### WHAT YOU HAVE TO DO
The line containing "brown dumbbell [145,447,190,523]" and every line after it, through the last one below: output exactly these and nothing else.

[[ RECORDS FOR PROCESSING open ]]

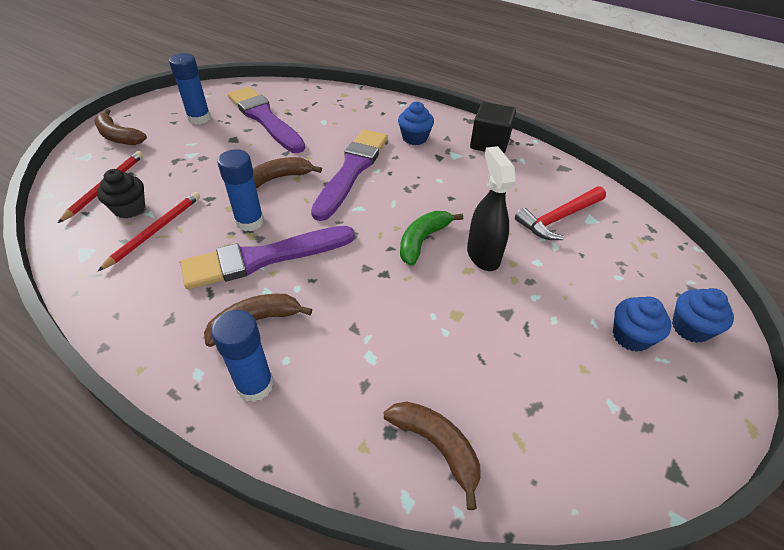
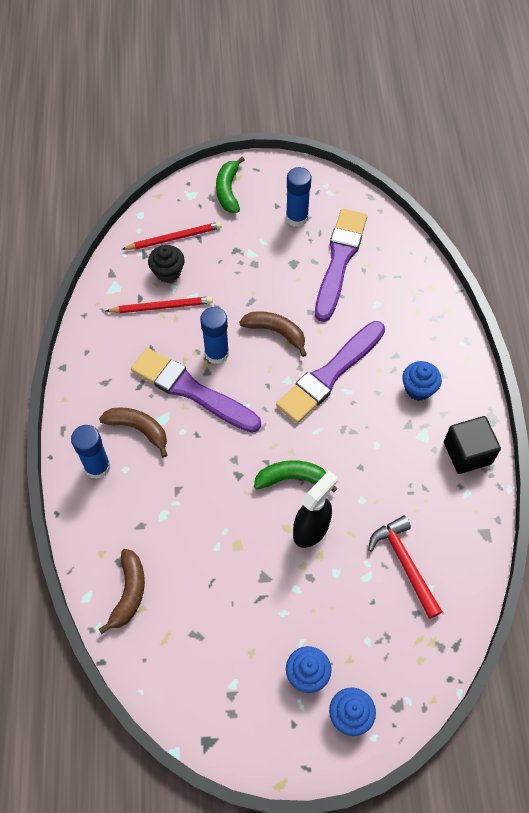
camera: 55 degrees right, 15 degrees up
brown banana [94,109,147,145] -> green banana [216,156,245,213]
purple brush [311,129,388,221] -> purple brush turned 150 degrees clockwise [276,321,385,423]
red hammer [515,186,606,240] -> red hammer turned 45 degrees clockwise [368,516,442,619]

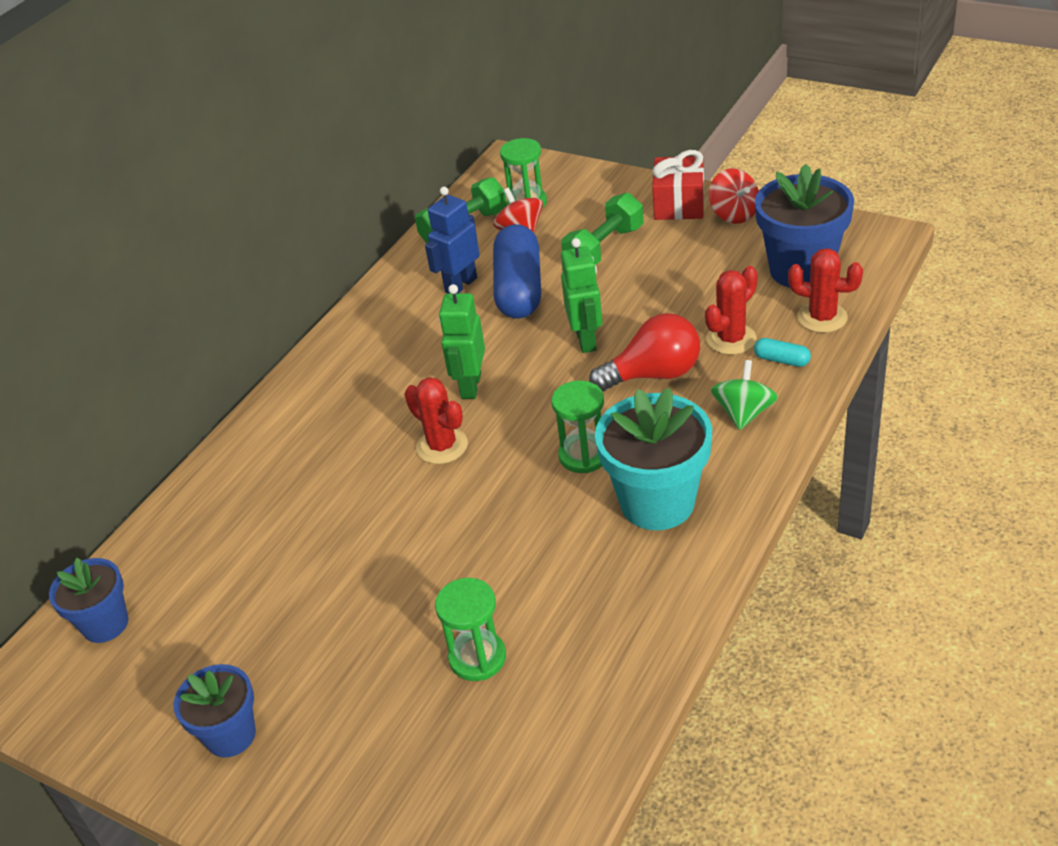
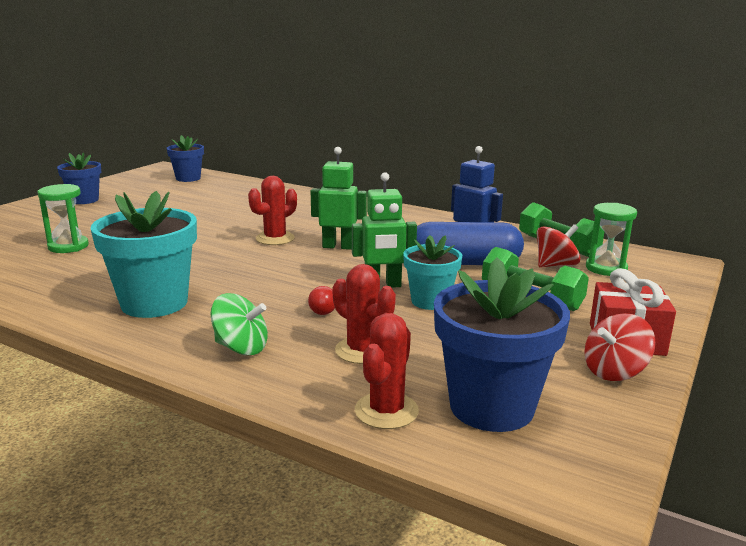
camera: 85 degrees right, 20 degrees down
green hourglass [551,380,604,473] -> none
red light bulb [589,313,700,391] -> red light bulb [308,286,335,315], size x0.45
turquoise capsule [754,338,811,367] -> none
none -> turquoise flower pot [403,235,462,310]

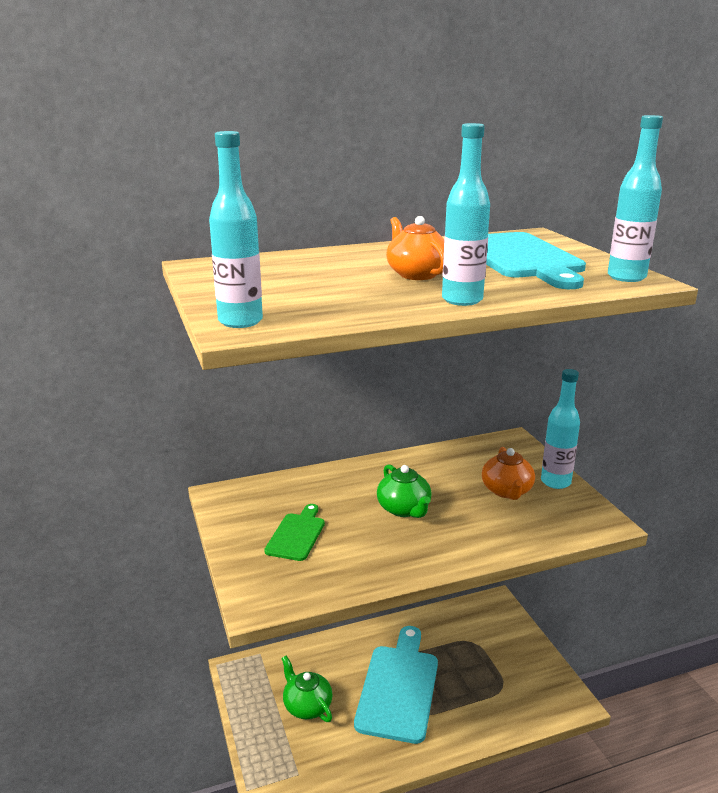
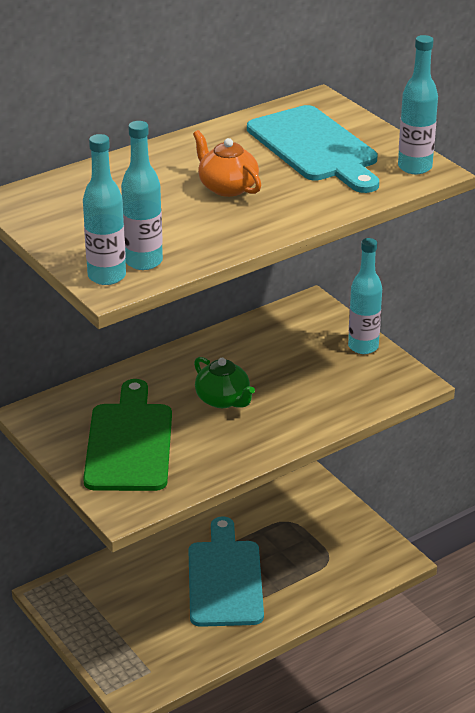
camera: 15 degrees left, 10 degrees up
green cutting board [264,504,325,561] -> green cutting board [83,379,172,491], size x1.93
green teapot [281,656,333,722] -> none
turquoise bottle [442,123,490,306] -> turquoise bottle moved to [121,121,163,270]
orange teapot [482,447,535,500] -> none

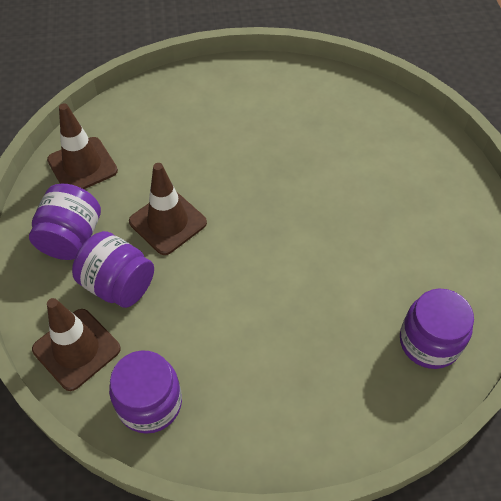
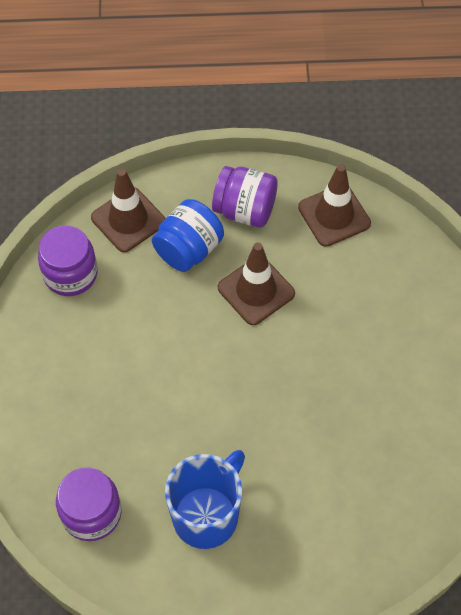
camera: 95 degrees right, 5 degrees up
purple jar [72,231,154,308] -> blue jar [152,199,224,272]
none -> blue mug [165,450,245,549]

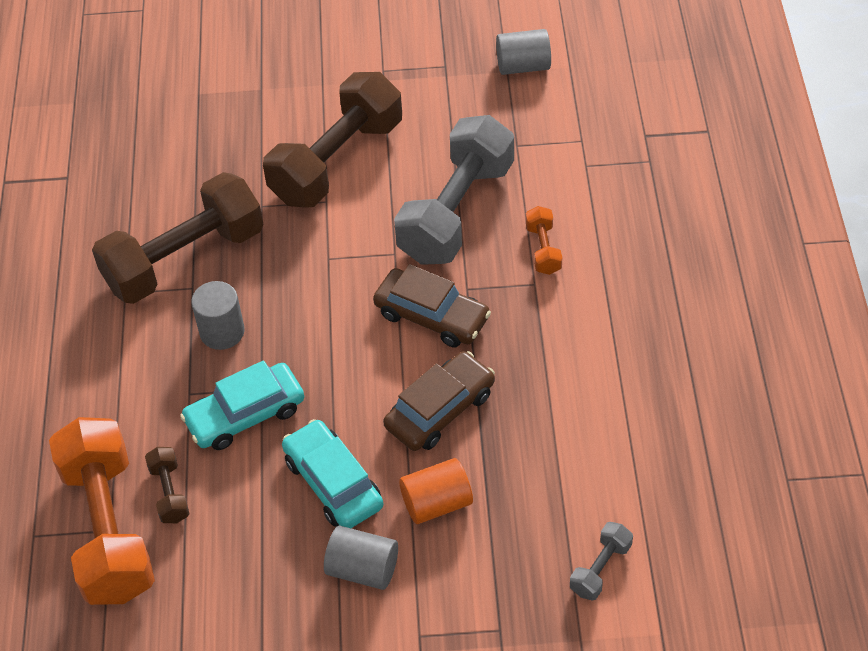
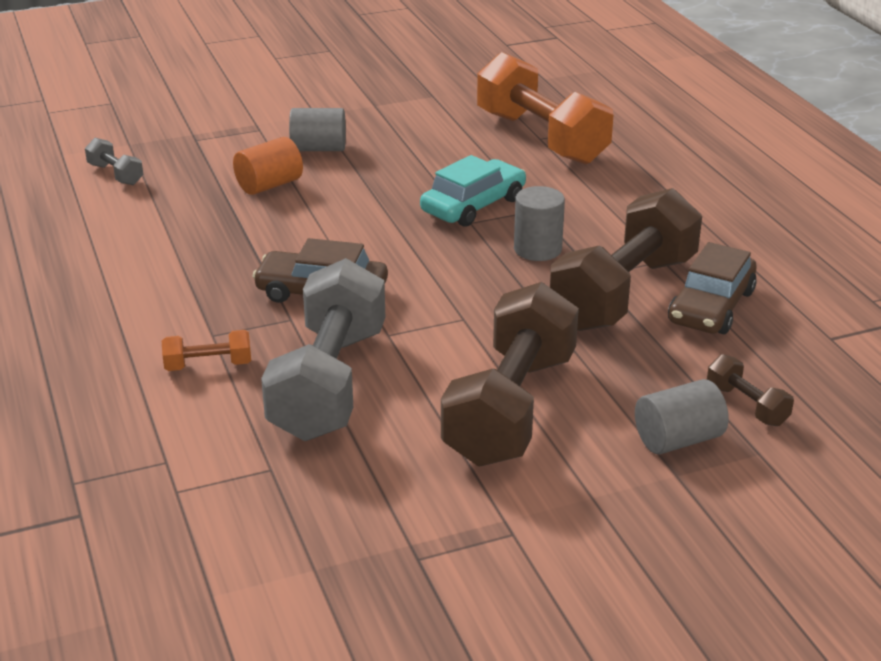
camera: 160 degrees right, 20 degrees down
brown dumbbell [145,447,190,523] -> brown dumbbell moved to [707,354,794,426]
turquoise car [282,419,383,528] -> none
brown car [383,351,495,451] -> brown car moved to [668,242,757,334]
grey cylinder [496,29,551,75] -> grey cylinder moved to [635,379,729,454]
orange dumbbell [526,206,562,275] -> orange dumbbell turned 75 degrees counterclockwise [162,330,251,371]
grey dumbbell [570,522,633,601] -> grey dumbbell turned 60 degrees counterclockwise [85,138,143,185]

[[ RECORDS FOR PROCESSING closed ]]

### SOLUTION TO THE PROBLEM
brown dumbbell [145,447,190,523] -> brown dumbbell moved to [707,354,794,426]
turquoise car [282,419,383,528] -> none
brown car [383,351,495,451] -> brown car moved to [668,242,757,334]
grey cylinder [496,29,551,75] -> grey cylinder moved to [635,379,729,454]
orange dumbbell [526,206,562,275] -> orange dumbbell turned 75 degrees counterclockwise [162,330,251,371]
grey dumbbell [570,522,633,601] -> grey dumbbell turned 60 degrees counterclockwise [85,138,143,185]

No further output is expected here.